══ INPUT ══

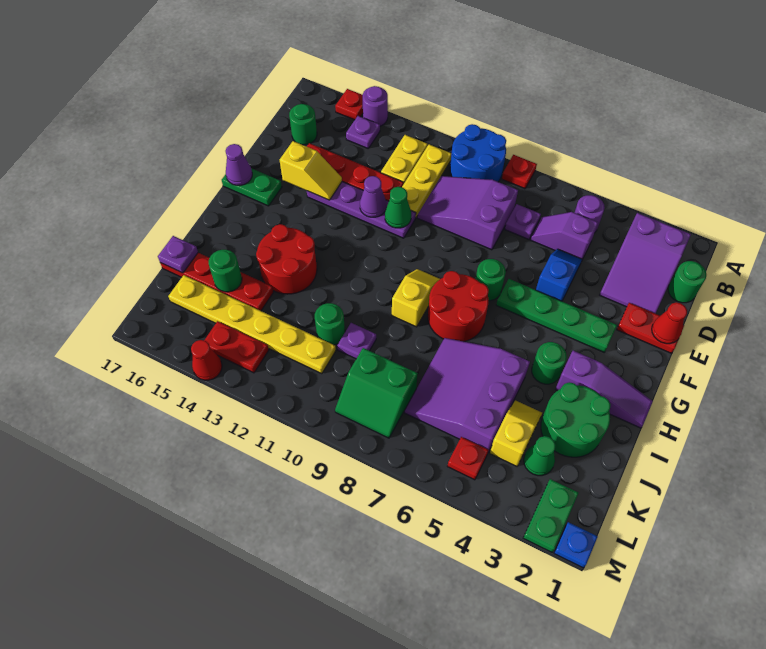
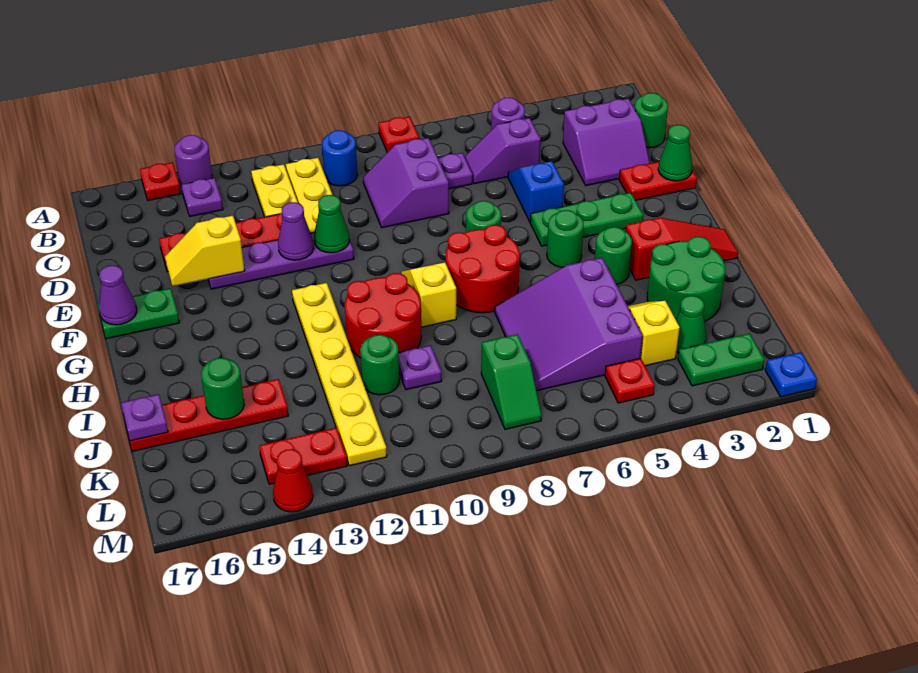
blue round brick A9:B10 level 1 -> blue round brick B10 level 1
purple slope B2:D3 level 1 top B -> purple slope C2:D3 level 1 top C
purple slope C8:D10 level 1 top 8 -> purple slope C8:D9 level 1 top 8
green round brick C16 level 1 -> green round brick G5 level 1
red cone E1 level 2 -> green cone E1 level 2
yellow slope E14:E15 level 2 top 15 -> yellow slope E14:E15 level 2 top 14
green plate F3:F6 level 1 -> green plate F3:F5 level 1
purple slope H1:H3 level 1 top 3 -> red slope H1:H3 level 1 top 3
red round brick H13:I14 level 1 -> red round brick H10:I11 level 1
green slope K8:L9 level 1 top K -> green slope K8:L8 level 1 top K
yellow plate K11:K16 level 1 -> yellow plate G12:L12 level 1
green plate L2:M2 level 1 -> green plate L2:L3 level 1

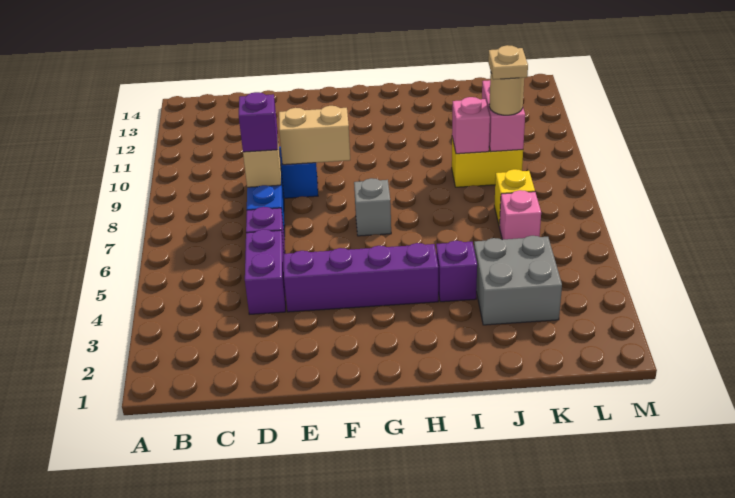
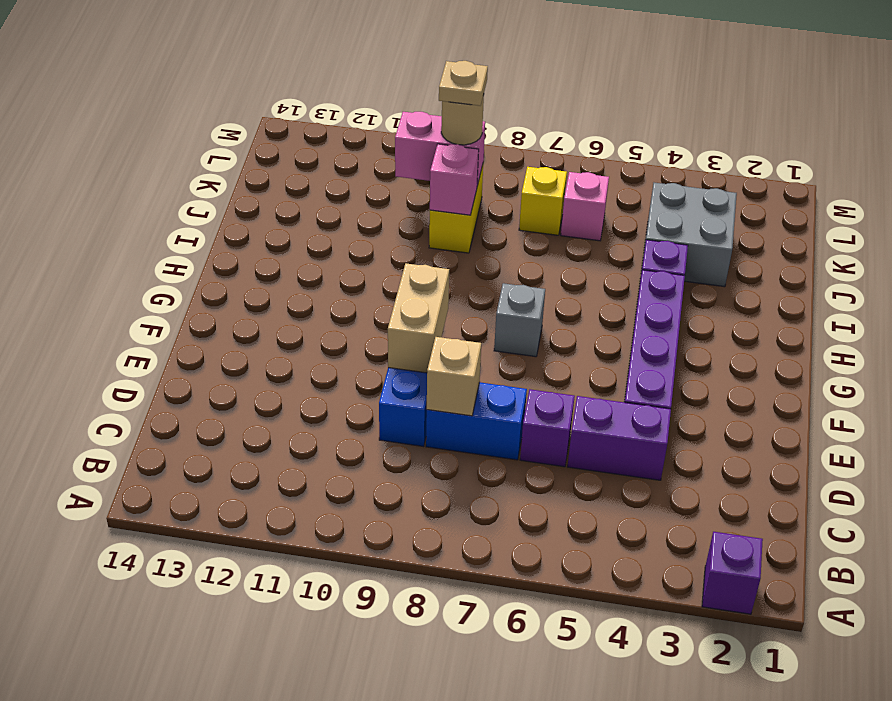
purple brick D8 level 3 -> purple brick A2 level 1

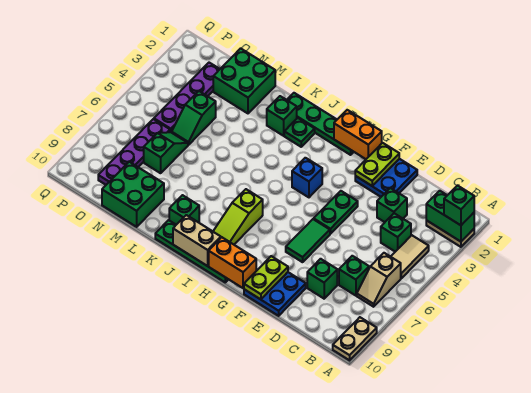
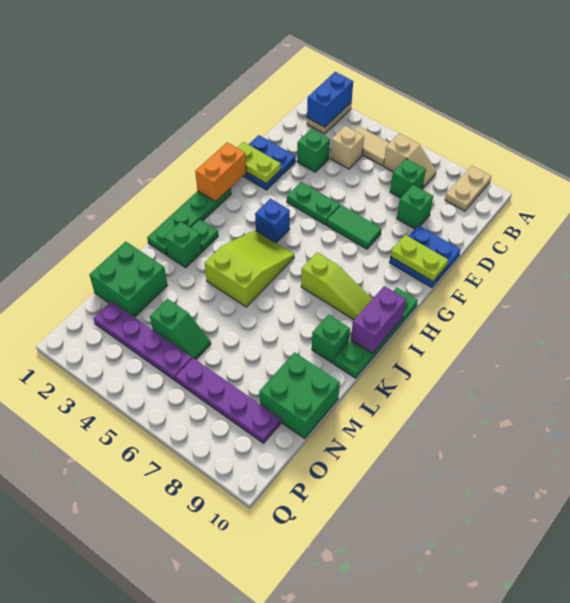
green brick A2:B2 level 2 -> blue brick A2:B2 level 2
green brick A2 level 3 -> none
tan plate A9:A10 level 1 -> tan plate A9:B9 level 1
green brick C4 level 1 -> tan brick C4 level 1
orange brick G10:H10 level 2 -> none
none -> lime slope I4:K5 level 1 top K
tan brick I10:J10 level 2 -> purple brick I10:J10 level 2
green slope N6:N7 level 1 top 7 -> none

═══

PROBLEM TO WORK ON: Skipping any pictures, copy the entries exactly as they appear.

RESULT OF THIS TASK:
blue round brick A9:B10 level 1 -> blue round brick B10 level 1
purple slope B2:D3 level 1 top B -> purple slope C2:D3 level 1 top C
purple slope C8:D10 level 1 top 8 -> purple slope C8:D9 level 1 top 8
green round brick C16 level 1 -> green round brick G5 level 1
red cone E1 level 2 -> green cone E1 level 2
yellow slope E14:E15 level 2 top 15 -> yellow slope E14:E15 level 2 top 14
green plate F3:F6 level 1 -> green plate F3:F5 level 1
purple slope H1:H3 level 1 top 3 -> red slope H1:H3 level 1 top 3
red round brick H13:I14 level 1 -> red round brick H10:I11 level 1
green slope K8:L9 level 1 top K -> green slope K8:L8 level 1 top K
yellow plate K11:K16 level 1 -> yellow plate G12:L12 level 1
green plate L2:M2 level 1 -> green plate L2:L3 level 1

purple brick D8 level 3 -> purple brick A2 level 1

green brick A2:B2 level 2 -> blue brick A2:B2 level 2
green brick A2 level 3 -> none
tan plate A9:A10 level 1 -> tan plate A9:B9 level 1
green brick C4 level 1 -> tan brick C4 level 1
orange brick G10:H10 level 2 -> none
none -> lime slope I4:K5 level 1 top K
tan brick I10:J10 level 2 -> purple brick I10:J10 level 2
green slope N6:N7 level 1 top 7 -> none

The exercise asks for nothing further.